» Job item: In the listing below, the lines starting with the line with "camera: 50 degrees right, 5 degrees down" and going on through the line with "purple bucket [601,338,717,480]" are to be reproduced exactly, and only those.

*** Extracted material Section Begins ***

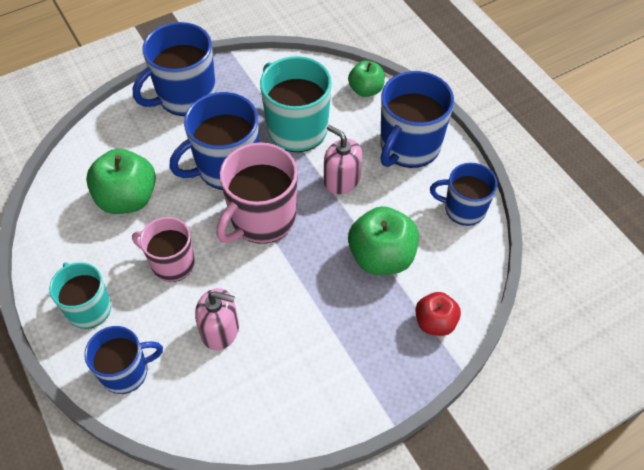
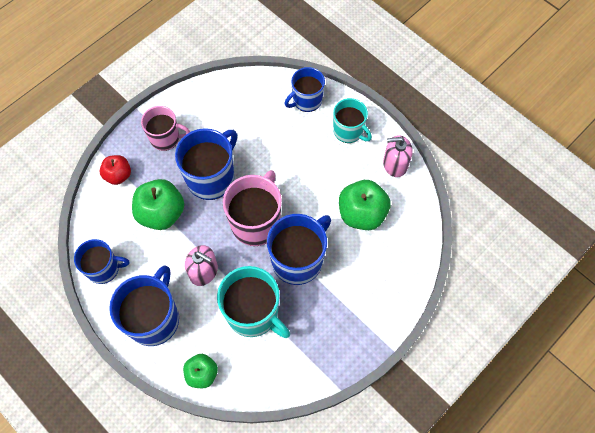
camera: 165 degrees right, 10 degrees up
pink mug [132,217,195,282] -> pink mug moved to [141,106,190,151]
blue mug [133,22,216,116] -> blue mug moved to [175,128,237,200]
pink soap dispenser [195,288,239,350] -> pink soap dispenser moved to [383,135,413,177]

*** Extracted material Section Ends ***
*** Extracted material Section Begins ***

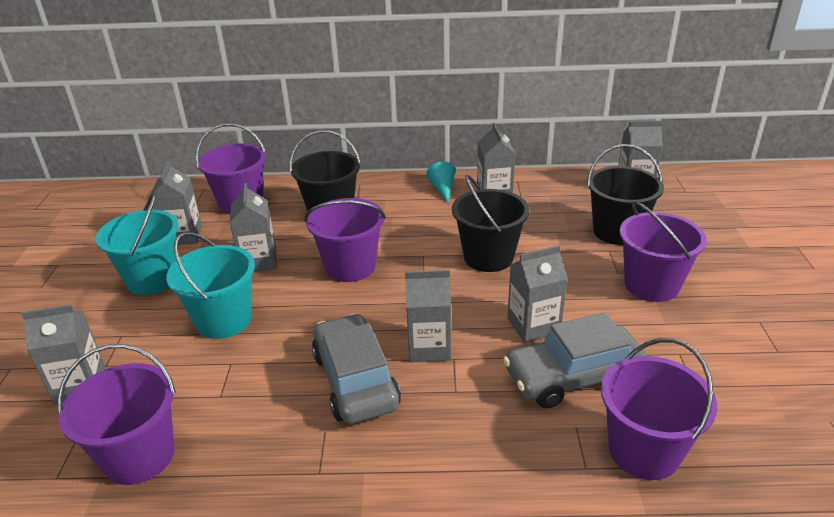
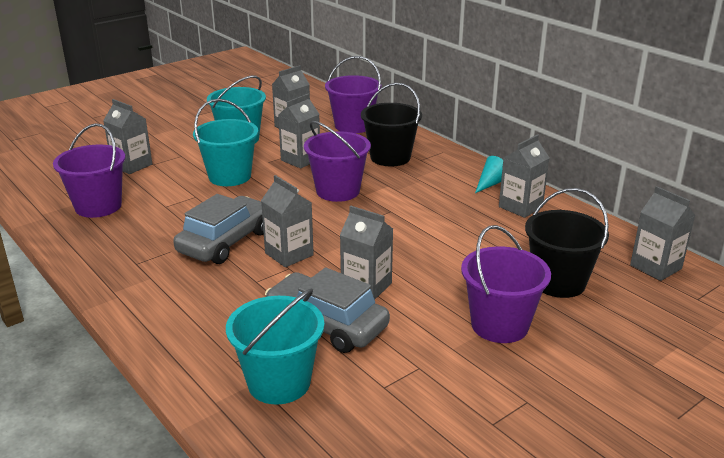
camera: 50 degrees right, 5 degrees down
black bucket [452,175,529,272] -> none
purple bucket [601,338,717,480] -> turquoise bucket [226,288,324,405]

*** Extracted material Section Ends ***
*** Extracted material Section Begins ***

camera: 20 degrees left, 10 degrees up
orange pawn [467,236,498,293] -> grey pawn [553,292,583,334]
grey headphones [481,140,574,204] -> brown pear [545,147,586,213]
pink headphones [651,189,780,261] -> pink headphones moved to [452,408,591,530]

*** Extracted material Section Ends ***

» Your response:
camera: 50 degrees right, 5 degrees down
black bucket [452,175,529,272] -> none
purple bucket [601,338,717,480] -> turquoise bucket [226,288,324,405]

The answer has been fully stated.